Content revision data
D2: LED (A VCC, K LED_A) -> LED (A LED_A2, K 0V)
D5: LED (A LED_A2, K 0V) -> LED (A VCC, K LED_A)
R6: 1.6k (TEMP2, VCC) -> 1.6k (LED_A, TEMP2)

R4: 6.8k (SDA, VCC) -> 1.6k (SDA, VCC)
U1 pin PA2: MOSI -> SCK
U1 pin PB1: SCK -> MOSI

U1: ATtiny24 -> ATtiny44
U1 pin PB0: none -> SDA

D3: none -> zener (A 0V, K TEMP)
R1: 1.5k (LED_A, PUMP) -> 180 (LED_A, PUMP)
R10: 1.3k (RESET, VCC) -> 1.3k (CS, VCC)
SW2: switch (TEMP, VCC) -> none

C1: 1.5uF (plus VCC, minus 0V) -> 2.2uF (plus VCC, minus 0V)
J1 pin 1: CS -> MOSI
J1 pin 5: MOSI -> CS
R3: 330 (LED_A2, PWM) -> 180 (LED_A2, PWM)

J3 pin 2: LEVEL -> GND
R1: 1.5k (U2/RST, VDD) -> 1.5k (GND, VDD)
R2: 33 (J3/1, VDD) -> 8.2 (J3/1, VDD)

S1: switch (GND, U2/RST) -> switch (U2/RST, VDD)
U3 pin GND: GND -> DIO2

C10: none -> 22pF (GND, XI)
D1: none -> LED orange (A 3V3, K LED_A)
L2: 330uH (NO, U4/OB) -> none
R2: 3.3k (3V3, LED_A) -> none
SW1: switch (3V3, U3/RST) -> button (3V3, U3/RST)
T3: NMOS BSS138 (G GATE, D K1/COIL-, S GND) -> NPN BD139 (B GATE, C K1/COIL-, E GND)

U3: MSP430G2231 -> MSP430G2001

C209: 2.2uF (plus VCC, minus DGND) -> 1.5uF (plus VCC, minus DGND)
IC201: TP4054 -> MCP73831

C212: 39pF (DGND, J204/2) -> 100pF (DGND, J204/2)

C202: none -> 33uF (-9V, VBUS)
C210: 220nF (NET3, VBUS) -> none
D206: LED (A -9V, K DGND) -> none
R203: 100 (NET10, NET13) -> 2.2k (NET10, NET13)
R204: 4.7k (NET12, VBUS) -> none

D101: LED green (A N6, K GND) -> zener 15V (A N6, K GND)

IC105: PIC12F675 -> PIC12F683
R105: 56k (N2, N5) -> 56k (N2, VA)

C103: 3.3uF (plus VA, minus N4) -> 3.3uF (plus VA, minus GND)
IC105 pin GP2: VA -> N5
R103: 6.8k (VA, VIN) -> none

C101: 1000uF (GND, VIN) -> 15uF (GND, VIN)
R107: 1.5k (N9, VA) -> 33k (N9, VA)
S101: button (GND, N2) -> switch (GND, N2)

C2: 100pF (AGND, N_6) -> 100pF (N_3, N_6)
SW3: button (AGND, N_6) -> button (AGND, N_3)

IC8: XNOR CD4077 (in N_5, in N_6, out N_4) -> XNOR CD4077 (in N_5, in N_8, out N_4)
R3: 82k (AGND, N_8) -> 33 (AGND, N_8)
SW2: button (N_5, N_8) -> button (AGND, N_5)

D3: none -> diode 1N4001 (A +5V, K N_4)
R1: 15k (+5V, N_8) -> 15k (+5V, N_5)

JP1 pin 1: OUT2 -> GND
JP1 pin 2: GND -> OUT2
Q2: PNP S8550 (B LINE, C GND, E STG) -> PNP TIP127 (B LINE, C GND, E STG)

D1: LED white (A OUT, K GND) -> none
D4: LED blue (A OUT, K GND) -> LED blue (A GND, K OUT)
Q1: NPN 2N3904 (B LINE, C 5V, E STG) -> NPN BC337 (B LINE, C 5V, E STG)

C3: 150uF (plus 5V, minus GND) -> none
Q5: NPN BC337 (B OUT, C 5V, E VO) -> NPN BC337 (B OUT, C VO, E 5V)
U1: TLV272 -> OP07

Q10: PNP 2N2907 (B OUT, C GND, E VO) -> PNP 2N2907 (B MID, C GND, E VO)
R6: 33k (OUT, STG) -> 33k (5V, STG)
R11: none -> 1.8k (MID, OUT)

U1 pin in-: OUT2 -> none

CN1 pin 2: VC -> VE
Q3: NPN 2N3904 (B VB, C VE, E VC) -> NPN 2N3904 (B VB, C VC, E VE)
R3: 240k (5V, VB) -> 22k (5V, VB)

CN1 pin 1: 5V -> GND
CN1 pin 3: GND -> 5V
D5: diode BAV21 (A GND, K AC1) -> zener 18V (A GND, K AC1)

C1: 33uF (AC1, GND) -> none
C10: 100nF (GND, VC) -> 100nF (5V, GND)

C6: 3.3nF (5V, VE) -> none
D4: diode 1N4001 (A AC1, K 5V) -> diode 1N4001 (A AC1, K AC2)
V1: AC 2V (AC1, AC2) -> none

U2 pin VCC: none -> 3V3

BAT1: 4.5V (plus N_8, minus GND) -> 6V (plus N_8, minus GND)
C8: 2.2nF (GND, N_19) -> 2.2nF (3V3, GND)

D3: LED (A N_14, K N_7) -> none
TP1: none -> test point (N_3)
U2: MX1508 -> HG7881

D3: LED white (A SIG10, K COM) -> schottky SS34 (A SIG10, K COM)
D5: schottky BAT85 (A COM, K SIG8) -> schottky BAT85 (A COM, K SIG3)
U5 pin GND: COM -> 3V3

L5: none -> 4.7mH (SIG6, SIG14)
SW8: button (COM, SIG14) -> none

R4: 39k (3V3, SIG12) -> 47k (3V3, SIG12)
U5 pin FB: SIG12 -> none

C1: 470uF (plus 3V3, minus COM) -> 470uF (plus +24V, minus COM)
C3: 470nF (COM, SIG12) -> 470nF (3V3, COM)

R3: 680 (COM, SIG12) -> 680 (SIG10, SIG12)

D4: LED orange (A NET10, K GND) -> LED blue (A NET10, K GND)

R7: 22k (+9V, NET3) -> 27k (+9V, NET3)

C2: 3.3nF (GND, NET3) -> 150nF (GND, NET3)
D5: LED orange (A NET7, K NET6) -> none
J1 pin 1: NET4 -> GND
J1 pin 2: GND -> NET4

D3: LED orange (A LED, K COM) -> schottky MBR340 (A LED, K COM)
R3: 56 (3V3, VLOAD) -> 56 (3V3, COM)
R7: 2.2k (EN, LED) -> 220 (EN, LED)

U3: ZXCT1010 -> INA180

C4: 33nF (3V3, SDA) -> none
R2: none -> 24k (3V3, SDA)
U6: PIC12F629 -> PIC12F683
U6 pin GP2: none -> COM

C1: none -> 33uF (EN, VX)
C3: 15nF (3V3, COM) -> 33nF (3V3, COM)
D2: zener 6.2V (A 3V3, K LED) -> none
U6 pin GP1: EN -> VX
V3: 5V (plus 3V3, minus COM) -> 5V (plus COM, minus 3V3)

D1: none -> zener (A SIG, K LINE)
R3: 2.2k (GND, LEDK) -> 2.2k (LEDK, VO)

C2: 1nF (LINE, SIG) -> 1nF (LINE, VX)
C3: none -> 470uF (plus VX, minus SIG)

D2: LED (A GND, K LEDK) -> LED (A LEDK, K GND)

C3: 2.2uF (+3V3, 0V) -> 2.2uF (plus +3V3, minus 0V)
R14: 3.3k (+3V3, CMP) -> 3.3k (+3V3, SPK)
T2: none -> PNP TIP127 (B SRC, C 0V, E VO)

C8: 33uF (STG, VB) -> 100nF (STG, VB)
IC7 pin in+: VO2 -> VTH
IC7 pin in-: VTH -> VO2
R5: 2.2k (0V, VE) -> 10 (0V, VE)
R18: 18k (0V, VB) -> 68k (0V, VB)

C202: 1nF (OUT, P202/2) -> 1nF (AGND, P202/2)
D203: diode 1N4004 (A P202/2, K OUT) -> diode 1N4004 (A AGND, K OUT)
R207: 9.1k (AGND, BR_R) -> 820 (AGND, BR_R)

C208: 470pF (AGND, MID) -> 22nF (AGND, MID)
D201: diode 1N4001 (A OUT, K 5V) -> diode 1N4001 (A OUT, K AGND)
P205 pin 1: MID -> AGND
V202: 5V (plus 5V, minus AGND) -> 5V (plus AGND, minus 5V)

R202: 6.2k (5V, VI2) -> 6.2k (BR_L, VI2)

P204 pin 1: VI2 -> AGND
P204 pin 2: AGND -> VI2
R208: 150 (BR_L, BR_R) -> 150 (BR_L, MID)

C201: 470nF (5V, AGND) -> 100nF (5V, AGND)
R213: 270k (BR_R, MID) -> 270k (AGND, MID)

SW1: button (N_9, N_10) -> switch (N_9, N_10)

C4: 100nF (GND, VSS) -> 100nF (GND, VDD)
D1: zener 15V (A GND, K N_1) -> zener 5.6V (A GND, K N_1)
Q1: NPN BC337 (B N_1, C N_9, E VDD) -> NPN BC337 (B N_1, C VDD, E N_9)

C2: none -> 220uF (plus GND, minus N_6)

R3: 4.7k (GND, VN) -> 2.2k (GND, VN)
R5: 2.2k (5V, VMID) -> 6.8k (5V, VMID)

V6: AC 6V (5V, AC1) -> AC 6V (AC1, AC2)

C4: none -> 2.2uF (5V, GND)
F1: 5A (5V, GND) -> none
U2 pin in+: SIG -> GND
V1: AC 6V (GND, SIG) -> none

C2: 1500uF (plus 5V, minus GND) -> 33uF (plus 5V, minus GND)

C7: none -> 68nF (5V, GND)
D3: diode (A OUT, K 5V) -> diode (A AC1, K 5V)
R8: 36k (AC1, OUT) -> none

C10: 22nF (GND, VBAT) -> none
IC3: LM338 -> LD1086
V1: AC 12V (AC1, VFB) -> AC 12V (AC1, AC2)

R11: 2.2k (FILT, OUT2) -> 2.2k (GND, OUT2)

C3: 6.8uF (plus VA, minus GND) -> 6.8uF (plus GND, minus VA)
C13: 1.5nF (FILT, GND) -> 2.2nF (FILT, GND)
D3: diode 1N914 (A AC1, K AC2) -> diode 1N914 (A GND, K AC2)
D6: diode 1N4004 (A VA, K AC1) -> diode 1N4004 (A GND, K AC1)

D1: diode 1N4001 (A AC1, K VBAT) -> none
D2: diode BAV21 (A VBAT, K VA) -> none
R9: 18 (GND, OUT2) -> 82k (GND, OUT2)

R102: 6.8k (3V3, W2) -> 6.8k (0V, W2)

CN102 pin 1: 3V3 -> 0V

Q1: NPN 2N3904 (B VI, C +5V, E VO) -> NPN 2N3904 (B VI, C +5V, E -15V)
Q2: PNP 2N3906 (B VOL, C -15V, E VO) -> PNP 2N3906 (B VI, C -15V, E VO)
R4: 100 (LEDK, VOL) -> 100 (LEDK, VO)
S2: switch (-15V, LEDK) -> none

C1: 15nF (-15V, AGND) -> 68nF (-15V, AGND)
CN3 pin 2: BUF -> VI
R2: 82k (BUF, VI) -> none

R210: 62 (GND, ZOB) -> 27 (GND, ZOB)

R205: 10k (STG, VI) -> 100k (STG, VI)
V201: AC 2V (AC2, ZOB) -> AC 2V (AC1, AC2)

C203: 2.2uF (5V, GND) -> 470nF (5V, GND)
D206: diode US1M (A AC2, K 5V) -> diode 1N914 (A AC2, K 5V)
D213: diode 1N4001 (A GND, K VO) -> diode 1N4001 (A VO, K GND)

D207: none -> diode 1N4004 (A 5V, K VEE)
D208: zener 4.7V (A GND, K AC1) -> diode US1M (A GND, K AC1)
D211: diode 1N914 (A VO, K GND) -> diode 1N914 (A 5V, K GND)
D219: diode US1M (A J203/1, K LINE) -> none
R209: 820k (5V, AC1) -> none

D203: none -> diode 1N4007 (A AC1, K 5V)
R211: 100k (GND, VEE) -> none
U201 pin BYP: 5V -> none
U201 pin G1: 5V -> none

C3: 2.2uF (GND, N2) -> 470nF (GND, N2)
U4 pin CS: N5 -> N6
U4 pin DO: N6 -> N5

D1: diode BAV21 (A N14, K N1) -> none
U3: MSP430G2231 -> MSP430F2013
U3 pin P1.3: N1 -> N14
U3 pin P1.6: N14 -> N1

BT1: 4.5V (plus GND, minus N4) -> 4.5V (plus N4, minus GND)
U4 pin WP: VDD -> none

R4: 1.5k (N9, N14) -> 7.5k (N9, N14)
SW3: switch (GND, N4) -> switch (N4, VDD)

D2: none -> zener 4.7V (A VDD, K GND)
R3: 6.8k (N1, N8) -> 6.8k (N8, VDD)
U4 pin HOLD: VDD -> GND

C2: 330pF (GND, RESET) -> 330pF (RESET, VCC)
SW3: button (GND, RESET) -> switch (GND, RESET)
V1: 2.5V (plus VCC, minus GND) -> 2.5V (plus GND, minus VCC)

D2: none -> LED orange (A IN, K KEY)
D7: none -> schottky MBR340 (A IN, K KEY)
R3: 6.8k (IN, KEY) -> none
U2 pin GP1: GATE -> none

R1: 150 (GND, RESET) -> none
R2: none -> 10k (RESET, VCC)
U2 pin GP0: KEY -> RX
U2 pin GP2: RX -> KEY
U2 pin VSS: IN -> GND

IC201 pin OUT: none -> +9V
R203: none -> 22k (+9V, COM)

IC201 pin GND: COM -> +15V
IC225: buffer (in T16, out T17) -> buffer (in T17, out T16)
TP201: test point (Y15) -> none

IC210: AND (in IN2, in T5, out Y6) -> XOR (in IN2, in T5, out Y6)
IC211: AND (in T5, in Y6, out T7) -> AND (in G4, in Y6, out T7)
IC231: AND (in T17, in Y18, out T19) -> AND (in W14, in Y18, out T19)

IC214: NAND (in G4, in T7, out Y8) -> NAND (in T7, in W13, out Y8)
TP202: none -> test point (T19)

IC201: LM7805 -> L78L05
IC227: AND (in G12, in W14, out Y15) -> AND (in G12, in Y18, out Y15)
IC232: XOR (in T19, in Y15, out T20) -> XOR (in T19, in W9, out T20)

» **Work instructions**: Go through the entries and copy every line that has "DGND".

» **Result**:
C209: 2.2uF (plus VCC, minus DGND) -> 1.5uF (plus VCC, minus DGND)
C212: 39pF (DGND, J204/2) -> 100pF (DGND, J204/2)
D206: LED (A -9V, K DGND) -> none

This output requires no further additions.